WHAT TO DO = Return every line of the listing that includes the string "none".
====================
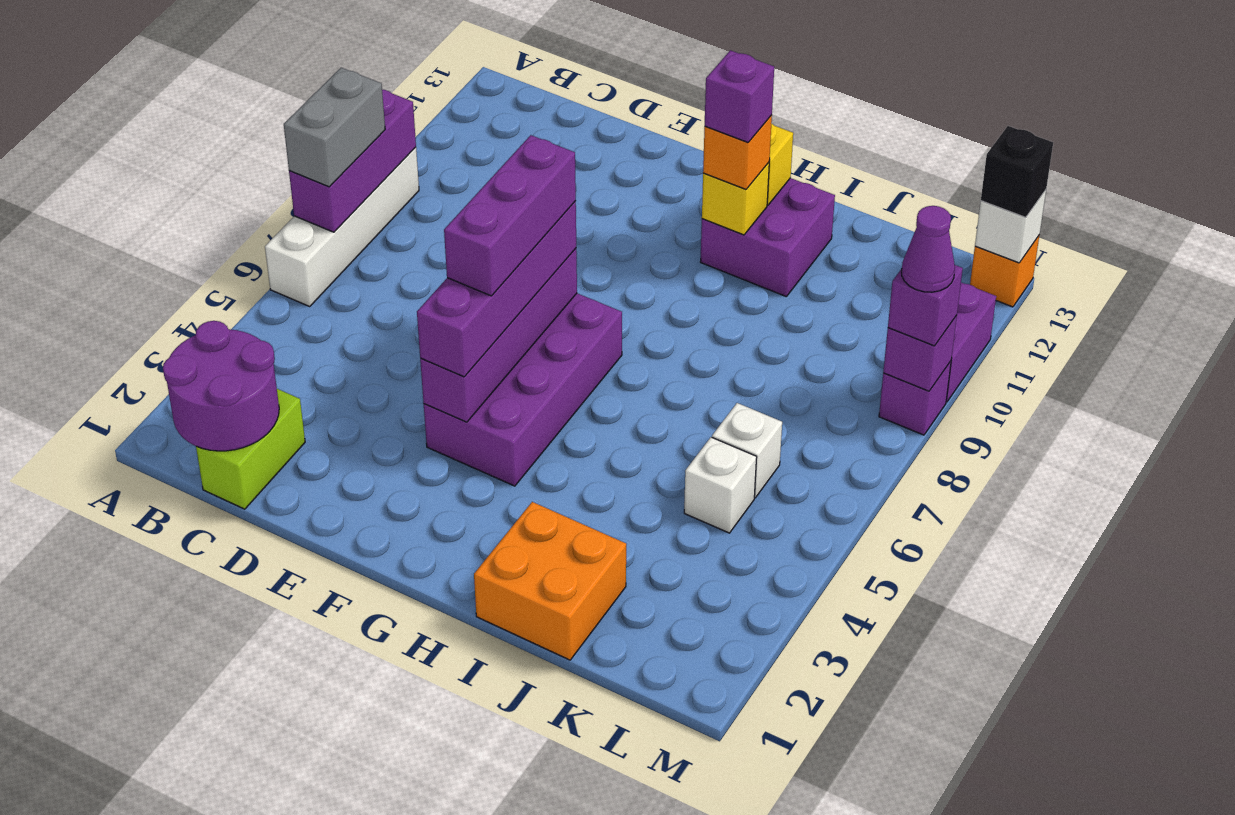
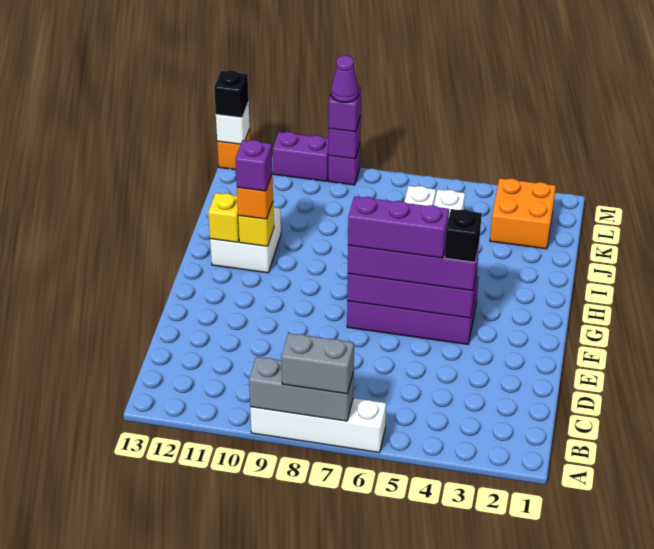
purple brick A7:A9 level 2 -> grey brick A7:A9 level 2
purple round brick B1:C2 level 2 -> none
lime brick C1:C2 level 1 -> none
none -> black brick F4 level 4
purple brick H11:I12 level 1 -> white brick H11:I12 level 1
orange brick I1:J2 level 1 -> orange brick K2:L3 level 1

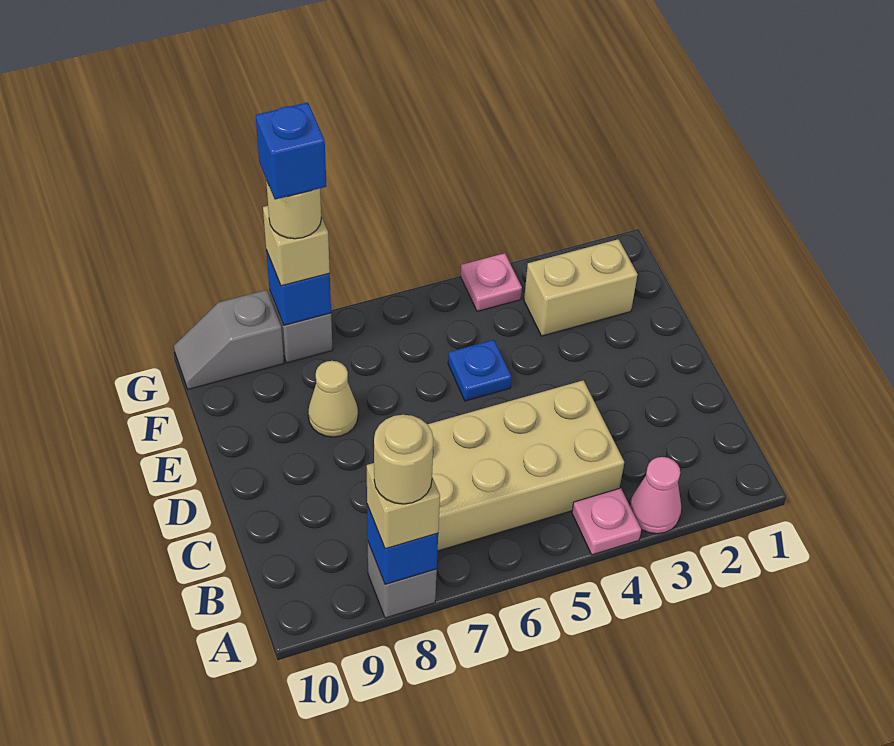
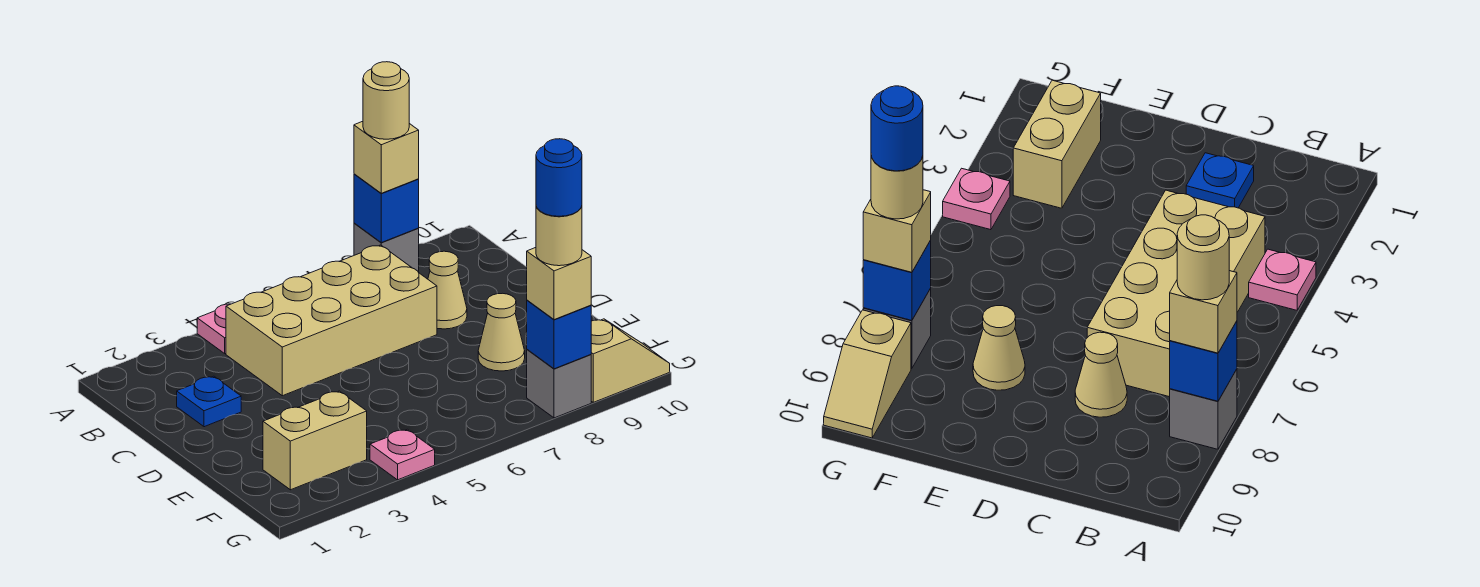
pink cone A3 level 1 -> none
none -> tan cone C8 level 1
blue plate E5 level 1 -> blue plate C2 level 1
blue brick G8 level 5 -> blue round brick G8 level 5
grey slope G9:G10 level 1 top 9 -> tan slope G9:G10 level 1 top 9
====================
SOLUTION FOR THIS EXERCISE =
purple round brick B1:C2 level 2 -> none
lime brick C1:C2 level 1 -> none
none -> black brick F4 level 4
pink cone A3 level 1 -> none
none -> tan cone C8 level 1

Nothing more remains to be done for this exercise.